## [Task requirements]
Find every line in the material that contains the string "Clarinetto" and copy each of those lines.

## [Provided records]
====

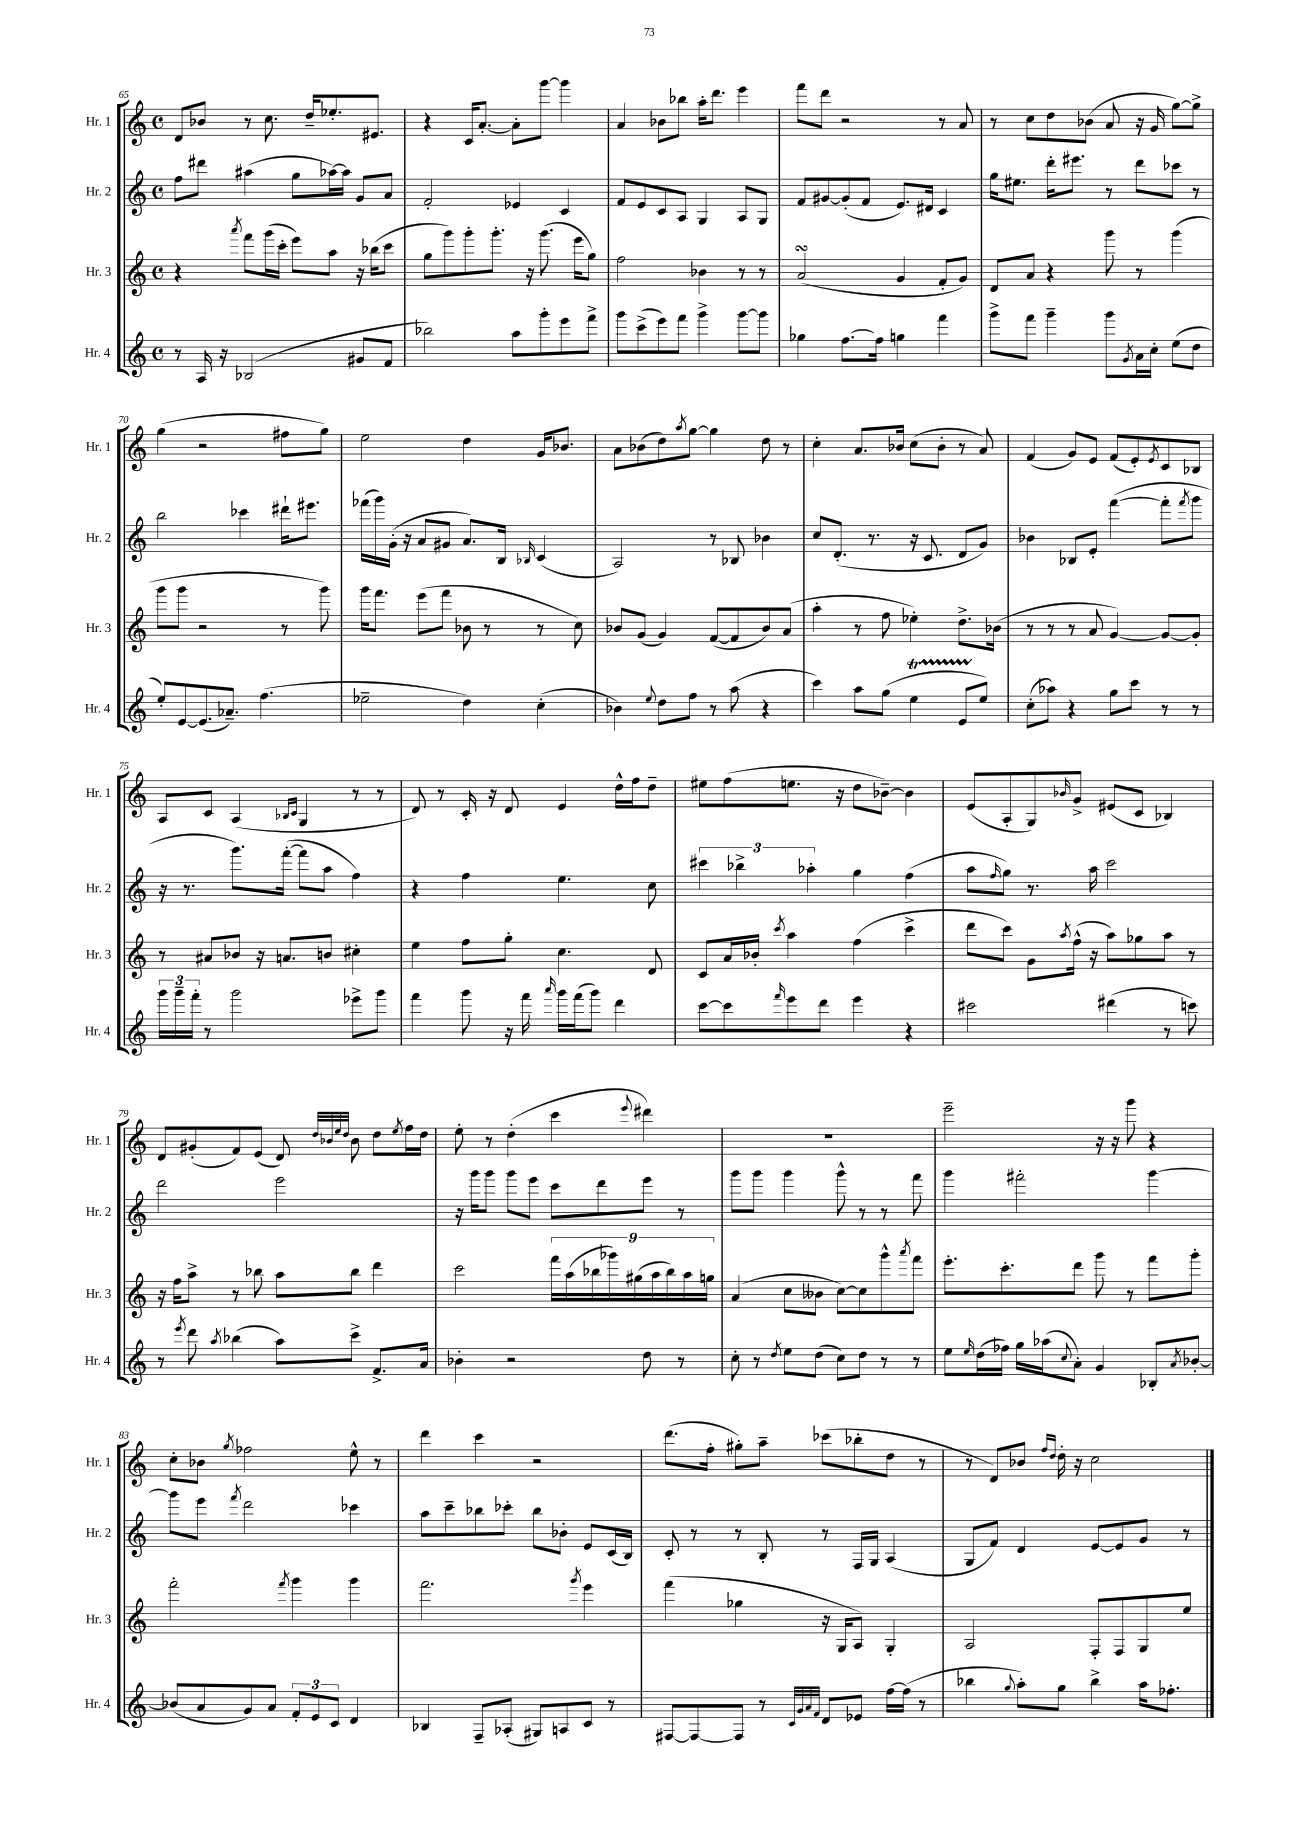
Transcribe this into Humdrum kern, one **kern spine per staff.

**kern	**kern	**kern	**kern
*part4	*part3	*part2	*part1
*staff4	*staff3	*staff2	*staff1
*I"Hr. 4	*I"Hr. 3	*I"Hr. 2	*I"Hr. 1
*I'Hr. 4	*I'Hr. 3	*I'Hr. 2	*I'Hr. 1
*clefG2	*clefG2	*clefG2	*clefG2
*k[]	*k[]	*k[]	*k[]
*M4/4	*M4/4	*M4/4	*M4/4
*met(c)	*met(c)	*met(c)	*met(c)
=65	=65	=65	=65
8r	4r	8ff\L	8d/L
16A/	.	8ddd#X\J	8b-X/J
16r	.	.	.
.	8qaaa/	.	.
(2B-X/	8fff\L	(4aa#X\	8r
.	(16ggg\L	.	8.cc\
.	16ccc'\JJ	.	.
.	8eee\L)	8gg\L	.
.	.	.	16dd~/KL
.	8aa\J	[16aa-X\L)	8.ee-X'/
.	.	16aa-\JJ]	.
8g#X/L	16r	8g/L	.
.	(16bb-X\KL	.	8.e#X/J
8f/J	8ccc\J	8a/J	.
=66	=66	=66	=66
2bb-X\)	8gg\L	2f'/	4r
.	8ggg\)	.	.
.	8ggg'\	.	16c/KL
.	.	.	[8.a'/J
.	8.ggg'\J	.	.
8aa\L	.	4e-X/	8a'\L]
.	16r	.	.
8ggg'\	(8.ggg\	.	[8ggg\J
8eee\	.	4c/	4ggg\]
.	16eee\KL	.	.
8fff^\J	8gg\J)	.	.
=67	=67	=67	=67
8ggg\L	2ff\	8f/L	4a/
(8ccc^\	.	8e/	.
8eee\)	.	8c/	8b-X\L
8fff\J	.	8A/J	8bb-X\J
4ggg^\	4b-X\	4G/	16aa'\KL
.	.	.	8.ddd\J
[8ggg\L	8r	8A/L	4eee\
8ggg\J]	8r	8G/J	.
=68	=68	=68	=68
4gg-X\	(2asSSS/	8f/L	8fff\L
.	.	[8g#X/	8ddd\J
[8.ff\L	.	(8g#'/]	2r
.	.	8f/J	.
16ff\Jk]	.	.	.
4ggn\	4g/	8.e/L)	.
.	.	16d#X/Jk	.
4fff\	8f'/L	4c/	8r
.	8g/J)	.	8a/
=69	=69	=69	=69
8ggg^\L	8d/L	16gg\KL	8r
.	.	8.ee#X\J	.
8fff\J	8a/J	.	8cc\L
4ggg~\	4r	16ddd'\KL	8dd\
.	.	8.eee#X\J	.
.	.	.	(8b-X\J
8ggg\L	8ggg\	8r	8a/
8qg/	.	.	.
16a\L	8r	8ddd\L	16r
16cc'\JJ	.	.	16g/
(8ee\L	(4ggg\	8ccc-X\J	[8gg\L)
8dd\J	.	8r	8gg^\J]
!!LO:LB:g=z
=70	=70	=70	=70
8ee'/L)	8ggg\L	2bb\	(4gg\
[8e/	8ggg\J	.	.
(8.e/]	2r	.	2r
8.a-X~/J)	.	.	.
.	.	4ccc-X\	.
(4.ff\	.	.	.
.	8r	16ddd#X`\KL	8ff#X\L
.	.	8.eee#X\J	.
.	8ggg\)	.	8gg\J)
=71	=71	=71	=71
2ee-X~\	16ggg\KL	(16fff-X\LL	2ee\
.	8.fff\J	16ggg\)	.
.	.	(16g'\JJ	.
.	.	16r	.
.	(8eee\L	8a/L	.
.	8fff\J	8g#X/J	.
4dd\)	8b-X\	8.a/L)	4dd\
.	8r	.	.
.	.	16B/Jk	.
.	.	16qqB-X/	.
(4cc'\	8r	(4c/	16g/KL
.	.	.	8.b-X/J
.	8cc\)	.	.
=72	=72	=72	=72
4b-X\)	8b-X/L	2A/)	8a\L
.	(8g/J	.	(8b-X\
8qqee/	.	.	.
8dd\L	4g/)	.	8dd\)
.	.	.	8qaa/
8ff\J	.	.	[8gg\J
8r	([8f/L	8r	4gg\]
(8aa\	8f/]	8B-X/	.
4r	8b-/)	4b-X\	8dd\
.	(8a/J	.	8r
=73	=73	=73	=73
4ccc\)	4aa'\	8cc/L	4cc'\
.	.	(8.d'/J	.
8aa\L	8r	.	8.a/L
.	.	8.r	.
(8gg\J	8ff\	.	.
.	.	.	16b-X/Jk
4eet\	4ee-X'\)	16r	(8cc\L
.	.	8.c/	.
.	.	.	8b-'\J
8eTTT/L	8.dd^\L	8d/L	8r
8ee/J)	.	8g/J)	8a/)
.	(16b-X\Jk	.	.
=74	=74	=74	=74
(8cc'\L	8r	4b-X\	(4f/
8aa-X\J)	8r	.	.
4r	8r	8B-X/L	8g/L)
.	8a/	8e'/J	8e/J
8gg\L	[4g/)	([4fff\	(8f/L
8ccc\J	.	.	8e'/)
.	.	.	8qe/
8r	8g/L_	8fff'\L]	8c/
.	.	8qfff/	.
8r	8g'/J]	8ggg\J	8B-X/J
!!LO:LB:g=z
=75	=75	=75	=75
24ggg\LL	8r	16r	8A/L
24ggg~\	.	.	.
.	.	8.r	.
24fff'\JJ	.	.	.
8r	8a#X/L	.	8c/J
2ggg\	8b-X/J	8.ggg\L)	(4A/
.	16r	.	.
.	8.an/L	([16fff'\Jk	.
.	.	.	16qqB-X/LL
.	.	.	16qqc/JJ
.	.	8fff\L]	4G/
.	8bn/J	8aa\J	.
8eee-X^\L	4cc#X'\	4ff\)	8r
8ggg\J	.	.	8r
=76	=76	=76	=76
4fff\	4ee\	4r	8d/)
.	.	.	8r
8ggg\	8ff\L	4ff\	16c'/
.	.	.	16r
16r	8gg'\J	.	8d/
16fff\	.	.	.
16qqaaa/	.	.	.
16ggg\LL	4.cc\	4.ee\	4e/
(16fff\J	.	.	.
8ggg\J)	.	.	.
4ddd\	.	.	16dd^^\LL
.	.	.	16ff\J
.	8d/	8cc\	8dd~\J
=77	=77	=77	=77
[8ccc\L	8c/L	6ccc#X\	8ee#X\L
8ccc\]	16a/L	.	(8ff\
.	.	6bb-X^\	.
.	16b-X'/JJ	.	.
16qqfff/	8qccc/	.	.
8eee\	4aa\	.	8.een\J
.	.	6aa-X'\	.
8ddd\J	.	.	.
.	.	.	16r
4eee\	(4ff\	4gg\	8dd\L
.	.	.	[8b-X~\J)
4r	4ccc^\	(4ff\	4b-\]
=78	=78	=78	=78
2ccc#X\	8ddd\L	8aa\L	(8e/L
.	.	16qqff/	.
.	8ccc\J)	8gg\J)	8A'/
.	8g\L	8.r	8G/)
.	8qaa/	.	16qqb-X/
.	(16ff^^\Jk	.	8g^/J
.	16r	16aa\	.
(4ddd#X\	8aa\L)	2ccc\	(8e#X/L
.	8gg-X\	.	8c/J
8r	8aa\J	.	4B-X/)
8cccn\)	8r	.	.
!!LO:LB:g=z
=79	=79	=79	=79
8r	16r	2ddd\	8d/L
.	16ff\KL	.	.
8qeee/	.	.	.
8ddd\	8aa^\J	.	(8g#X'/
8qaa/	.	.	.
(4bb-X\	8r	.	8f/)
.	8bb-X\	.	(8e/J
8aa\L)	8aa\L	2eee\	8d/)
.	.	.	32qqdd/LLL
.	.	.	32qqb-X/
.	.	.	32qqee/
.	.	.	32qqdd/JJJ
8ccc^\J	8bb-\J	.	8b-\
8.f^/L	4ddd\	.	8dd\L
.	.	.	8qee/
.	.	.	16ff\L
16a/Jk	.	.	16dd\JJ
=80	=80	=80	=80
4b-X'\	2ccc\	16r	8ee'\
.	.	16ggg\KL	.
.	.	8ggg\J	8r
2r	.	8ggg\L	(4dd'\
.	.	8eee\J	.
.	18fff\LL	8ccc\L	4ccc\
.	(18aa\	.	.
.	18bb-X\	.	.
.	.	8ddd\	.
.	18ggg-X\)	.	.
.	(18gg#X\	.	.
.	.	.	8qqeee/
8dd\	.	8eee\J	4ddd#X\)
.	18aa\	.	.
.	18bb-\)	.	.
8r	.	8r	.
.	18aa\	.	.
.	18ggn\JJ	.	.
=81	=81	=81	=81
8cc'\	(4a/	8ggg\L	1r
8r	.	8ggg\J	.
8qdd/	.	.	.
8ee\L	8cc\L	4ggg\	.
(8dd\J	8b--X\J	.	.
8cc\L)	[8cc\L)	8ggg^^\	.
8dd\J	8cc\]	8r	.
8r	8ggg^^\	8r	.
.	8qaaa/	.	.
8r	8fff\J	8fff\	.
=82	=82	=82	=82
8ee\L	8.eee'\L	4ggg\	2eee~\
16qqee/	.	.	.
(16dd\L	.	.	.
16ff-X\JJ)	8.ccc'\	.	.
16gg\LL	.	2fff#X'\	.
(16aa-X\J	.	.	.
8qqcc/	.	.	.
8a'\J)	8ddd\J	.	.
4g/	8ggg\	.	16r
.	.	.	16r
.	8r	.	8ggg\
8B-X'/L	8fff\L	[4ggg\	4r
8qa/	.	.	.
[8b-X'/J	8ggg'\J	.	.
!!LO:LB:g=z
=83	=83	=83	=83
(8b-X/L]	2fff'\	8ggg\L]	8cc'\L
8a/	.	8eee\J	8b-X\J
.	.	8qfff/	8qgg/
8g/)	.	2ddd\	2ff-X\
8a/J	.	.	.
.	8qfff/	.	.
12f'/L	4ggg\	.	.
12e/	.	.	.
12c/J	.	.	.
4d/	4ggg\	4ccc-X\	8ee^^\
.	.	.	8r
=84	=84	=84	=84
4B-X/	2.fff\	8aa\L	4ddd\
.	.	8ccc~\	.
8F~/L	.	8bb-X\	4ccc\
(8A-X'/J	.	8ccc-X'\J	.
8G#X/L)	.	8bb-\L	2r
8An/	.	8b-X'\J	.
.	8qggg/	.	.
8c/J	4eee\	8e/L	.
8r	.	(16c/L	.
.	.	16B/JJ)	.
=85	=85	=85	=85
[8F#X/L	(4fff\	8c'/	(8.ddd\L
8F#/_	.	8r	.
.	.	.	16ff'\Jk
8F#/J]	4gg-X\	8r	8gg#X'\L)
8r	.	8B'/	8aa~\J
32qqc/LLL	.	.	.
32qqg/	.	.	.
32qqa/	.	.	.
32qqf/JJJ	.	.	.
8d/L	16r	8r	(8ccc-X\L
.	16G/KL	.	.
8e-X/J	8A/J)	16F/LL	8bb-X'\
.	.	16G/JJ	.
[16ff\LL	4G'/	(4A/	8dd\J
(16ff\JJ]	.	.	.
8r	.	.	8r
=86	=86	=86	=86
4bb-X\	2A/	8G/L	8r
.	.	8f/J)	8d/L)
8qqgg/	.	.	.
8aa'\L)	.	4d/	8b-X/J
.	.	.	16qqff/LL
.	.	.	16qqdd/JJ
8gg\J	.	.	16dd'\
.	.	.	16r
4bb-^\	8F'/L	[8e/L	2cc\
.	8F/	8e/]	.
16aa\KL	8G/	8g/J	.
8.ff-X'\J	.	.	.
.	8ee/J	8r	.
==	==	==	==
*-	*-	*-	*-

====

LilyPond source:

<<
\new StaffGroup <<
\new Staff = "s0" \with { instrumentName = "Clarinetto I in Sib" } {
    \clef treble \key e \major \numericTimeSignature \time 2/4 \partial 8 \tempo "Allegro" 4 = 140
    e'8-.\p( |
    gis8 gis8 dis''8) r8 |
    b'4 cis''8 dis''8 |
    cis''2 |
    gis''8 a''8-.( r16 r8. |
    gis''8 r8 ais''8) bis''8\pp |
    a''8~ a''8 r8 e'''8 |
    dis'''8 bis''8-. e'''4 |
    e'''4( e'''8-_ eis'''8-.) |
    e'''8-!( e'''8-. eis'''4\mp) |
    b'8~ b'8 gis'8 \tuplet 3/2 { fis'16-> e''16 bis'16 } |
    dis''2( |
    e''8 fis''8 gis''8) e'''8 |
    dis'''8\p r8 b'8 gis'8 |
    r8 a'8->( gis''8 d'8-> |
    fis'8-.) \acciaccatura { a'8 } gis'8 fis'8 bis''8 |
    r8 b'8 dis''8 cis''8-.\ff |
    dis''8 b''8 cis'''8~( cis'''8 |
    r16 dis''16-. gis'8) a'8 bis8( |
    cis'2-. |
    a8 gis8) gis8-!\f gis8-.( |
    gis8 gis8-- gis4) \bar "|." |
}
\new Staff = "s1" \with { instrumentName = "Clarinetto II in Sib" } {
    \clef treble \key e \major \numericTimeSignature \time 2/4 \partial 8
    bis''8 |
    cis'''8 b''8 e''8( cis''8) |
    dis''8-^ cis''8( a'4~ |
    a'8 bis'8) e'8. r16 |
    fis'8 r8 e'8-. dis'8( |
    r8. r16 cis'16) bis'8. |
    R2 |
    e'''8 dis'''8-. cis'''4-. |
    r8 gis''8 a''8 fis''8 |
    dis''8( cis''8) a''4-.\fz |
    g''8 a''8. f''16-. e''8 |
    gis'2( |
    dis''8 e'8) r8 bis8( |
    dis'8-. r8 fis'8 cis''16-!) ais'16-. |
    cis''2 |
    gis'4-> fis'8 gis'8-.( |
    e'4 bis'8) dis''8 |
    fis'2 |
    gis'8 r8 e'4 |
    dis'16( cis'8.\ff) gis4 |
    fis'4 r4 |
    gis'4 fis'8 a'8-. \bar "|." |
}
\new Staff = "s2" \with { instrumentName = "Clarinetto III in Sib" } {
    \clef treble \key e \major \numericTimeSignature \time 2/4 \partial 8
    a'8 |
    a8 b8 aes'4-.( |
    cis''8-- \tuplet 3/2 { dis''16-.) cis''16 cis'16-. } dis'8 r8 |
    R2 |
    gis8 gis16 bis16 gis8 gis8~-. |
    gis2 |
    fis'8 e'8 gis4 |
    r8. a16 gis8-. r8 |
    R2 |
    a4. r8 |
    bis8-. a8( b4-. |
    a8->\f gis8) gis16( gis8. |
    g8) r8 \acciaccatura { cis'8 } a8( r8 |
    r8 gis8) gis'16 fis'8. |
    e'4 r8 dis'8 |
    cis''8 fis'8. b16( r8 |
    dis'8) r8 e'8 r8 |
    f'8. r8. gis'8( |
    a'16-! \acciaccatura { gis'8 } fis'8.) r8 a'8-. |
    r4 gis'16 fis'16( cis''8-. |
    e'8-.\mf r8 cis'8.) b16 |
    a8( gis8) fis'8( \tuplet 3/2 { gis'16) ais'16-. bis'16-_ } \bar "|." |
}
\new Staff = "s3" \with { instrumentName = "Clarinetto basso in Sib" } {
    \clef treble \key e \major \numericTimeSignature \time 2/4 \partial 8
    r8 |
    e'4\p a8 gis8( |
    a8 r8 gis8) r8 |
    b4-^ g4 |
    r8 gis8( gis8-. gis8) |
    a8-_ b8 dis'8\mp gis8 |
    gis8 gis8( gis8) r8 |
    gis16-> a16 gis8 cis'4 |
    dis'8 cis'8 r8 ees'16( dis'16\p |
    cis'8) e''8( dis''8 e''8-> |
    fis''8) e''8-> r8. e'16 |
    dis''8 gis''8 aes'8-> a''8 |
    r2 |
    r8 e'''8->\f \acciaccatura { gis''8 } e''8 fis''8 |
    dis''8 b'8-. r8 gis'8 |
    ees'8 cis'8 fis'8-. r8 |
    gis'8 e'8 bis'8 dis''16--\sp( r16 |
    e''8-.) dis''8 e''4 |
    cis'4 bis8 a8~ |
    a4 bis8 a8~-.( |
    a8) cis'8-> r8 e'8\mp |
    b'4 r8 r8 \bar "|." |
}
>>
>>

====

## [Result of the task]
\new Staff = "s0" \with { instrumentName = "Clarinetto I in Sib" } {
\new Staff = "s1" \with { instrumentName = "Clarinetto II in Sib" } {
\new Staff = "s2" \with { instrumentName = "Clarinetto III in Sib" } {
\new Staff = "s3" \with { instrumentName = "Clarinetto basso in Sib" } {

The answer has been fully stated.